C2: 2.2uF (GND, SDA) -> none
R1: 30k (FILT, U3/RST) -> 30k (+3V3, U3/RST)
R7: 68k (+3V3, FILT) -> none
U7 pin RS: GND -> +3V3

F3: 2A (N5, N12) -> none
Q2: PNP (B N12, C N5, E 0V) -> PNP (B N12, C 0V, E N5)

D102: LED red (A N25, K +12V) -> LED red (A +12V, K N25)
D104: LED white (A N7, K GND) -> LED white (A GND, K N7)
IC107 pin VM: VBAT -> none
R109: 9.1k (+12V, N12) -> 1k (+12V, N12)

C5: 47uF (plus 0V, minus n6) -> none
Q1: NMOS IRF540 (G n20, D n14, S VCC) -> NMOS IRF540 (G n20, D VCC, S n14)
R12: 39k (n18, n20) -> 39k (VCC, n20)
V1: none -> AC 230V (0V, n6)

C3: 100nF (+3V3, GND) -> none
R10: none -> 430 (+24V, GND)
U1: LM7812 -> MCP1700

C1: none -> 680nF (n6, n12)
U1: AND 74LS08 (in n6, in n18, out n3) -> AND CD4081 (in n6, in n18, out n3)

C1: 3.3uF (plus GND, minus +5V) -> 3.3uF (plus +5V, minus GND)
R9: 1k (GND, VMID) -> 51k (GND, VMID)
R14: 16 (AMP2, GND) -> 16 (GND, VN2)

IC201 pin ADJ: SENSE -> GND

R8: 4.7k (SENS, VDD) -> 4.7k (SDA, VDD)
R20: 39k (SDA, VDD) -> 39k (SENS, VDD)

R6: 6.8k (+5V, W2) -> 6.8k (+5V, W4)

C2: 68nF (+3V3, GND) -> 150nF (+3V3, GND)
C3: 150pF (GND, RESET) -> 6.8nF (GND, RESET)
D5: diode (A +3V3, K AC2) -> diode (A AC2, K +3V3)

* * * * *

== Exercise ==
The response must contain exactly the lines from the one with "C1: 3.3uF (plus" through the last line of the material above, both ends included, and no others.

== Solution to the problem ==
C1: 3.3uF (plus GND, minus +5V) -> 3.3uF (plus +5V, minus GND)
R9: 1k (GND, VMID) -> 51k (GND, VMID)
R14: 16 (AMP2, GND) -> 16 (GND, VN2)

IC201 pin ADJ: SENSE -> GND

R8: 4.7k (SENS, VDD) -> 4.7k (SDA, VDD)
R20: 39k (SDA, VDD) -> 39k (SENS, VDD)

R6: 6.8k (+5V, W2) -> 6.8k (+5V, W4)

C2: 68nF (+3V3, GND) -> 150nF (+3V3, GND)
C3: 150pF (GND, RESET) -> 6.8nF (GND, RESET)
D5: diode (A +3V3, K AC2) -> diode (A AC2, K +3V3)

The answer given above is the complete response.